(EXTRACTED DATA):
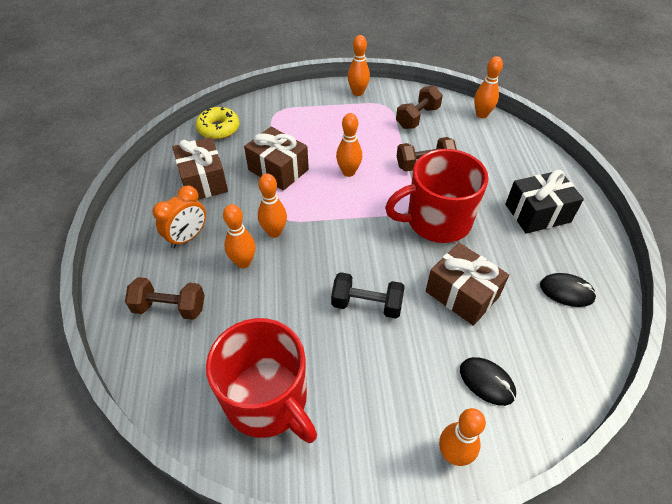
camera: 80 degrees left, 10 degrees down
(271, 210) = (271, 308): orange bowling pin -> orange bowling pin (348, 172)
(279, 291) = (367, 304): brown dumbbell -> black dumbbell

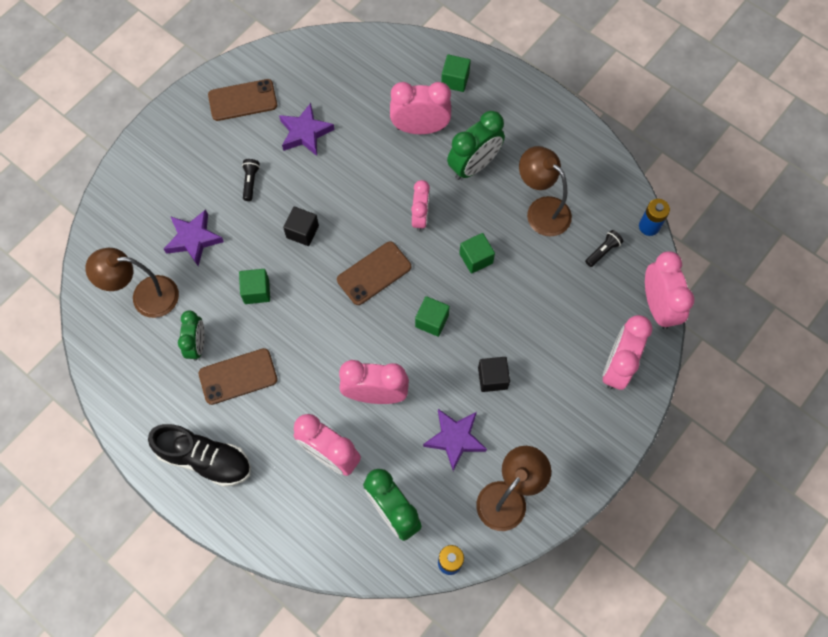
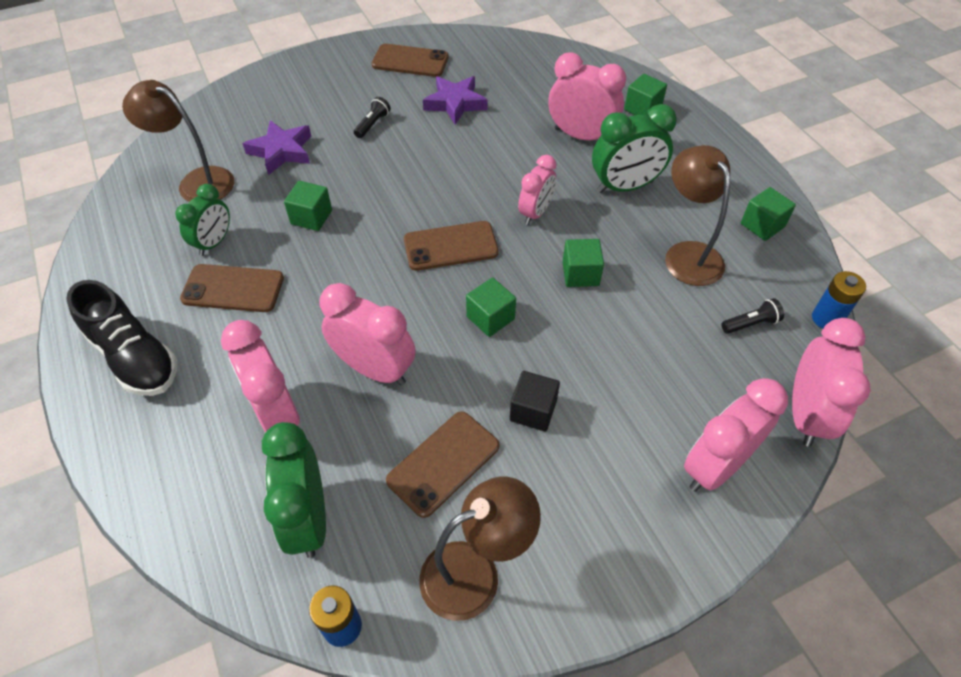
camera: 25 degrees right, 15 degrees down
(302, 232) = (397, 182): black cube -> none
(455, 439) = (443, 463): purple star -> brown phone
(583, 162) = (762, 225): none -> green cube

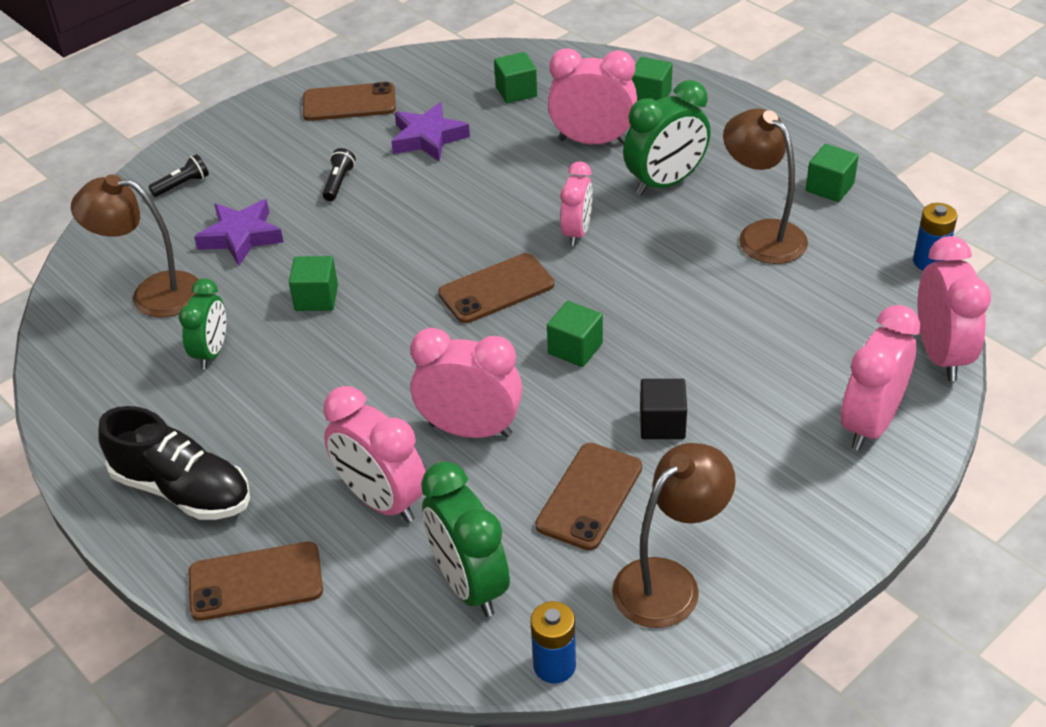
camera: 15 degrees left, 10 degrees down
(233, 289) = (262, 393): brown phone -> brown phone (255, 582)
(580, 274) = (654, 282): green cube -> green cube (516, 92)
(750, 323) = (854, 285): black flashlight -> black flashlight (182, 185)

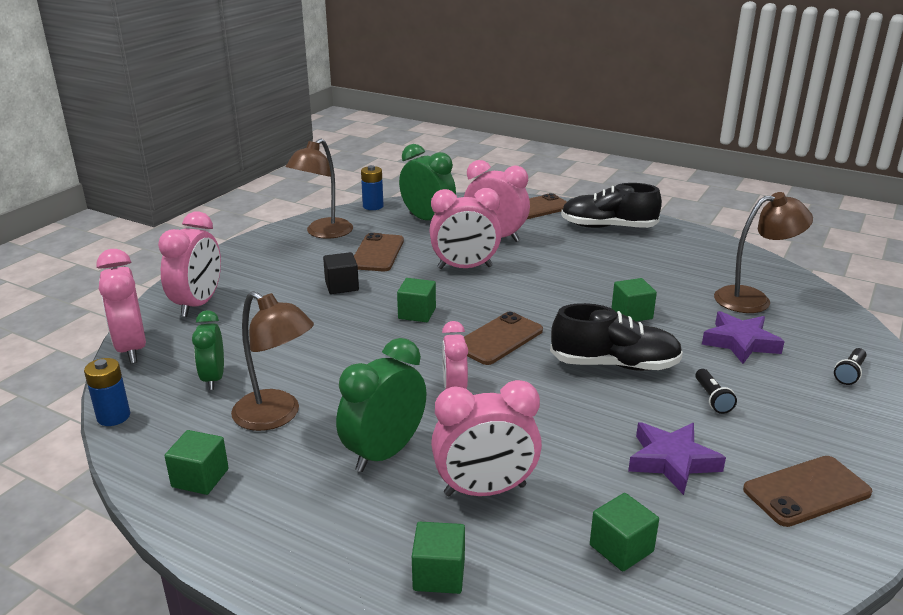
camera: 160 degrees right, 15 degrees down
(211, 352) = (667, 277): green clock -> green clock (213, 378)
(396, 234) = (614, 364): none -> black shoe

(PROBLEM STATEMENT):
The material above holds pictures; leave them out and set down exactly the lines from the line with "(455, 439) = (443, 463): purple" to the line with "(580, 274) = (654, 282): green", both included.

(TASK RESULT):
(455, 439) = (443, 463): purple star -> brown phone
(583, 162) = (762, 225): none -> green cube

camera: 15 degrees left, 10 degrees down
(233, 289) = (262, 393): brown phone -> brown phone (255, 582)
(580, 274) = (654, 282): green cube -> green cube (516, 92)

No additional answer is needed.